> _SUPPLIED DATA_
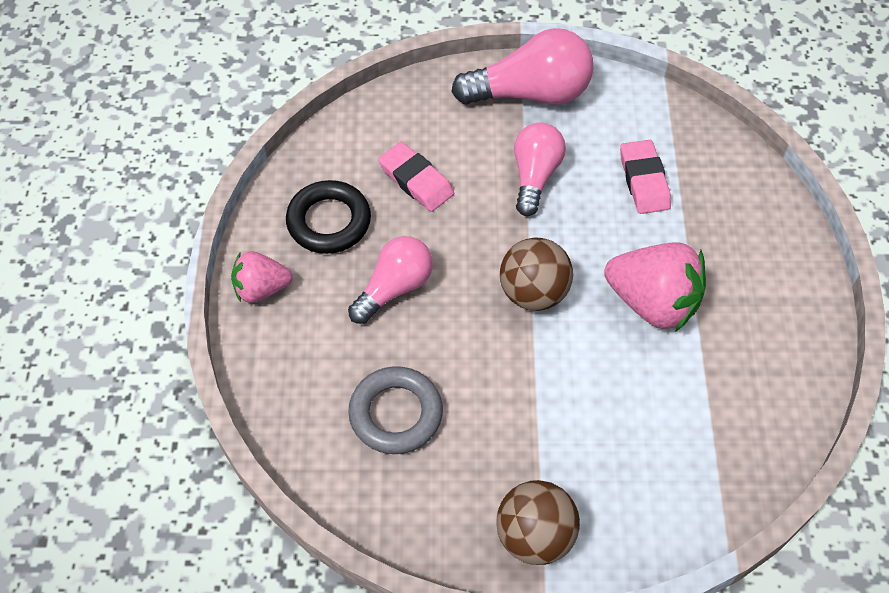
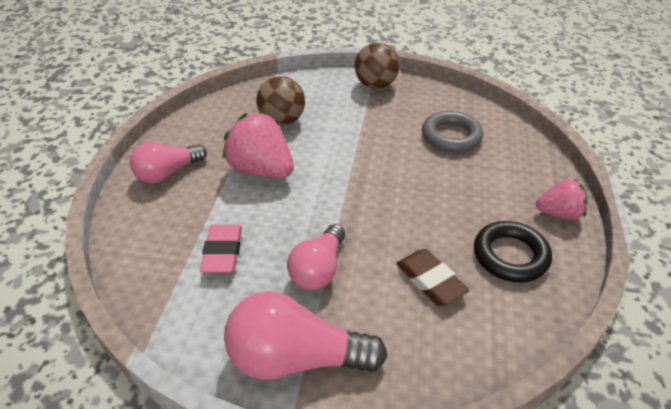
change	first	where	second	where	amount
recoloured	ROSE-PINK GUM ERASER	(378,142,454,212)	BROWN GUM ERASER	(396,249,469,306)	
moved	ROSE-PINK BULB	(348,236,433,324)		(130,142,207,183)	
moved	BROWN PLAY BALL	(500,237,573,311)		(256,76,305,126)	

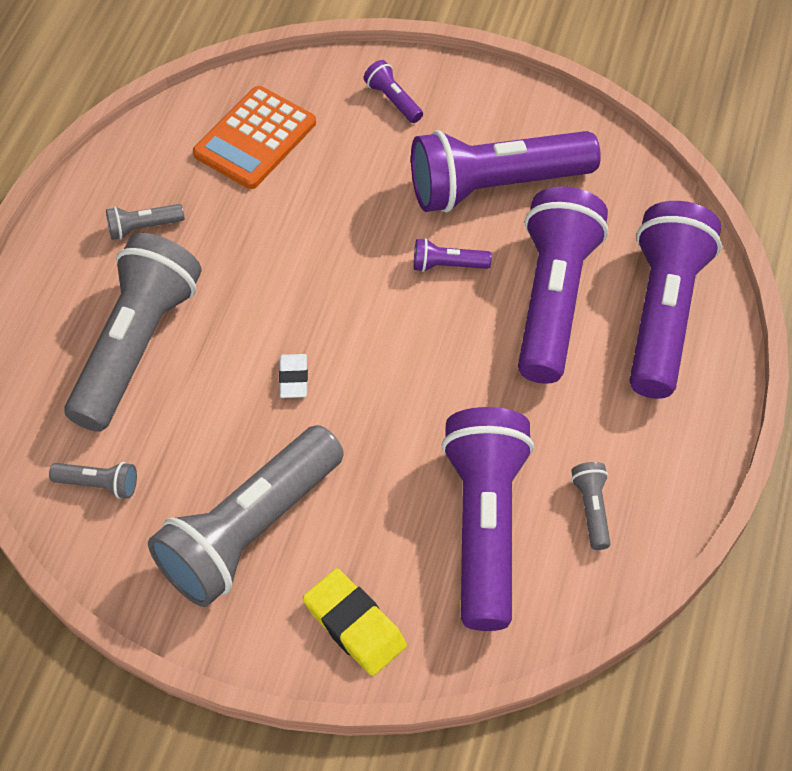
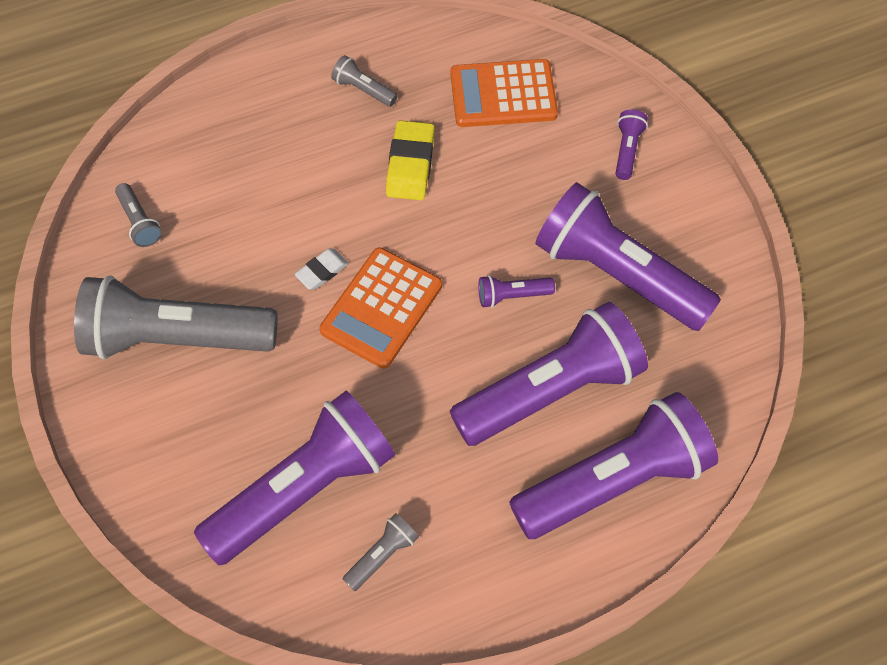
change	first	where	second	where	amount
removed	GRAY POCKET TORCH	(64,233,202,432)			
turned	PURPLE POCKET TORCH	(414,238,492,272)		(478,275,555,308)	60 degrees counterclockwise
moved	YELLOW GUM ERASER	(303,568,407,676)		(386,120,435,200)	
added			BRIGHT ORANGE POCKET CALCULATOR	(319,247,442,368)	

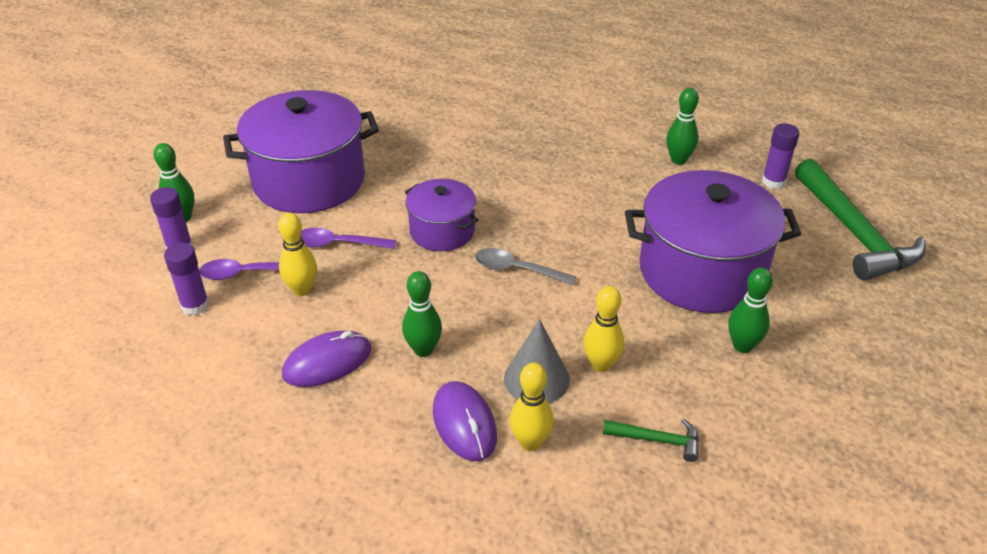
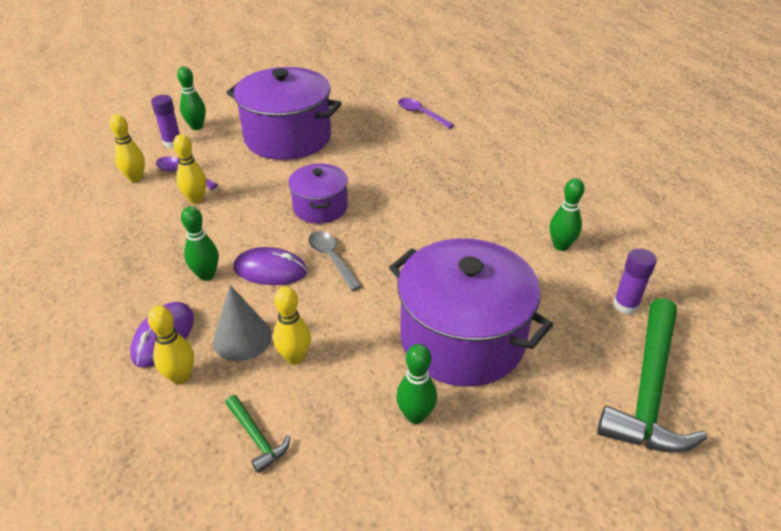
change	first	where	second	where	amount
moved	PURPLE TABLESPOON	(301,228,396,249)		(398,98,454,128)	
replaced	PURPLE GLUE	(164,243,209,316)	YELLOW SKITTLE	(109,114,145,182)	
moved	PURPLE PC MOUSE	(282,331,372,387)		(233,247,307,285)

> _WORK REQUIRED_
Write out the records shown above exactly, but do not include any images.

> _EXPECTED OUTPUT_
change	first	where	second	where	amount
recoloured	ROSE-PINK GUM ERASER	(378,142,454,212)	BROWN GUM ERASER	(396,249,469,306)	
moved	ROSE-PINK BULB	(348,236,433,324)		(130,142,207,183)	
moved	BROWN PLAY BALL	(500,237,573,311)		(256,76,305,126)	

change	first	where	second	where	amount
removed	GRAY POCKET TORCH	(64,233,202,432)			
turned	PURPLE POCKET TORCH	(414,238,492,272)		(478,275,555,308)	60 degrees counterclockwise
moved	YELLOW GUM ERASER	(303,568,407,676)		(386,120,435,200)	
added			BRIGHT ORANGE POCKET CALCULATOR	(319,247,442,368)	

change	first	where	second	where	amount
moved	PURPLE TABLESPOON	(301,228,396,249)		(398,98,454,128)	
replaced	PURPLE GLUE	(164,243,209,316)	YELLOW SKITTLE	(109,114,145,182)	
moved	PURPLE PC MOUSE	(282,331,372,387)		(233,247,307,285)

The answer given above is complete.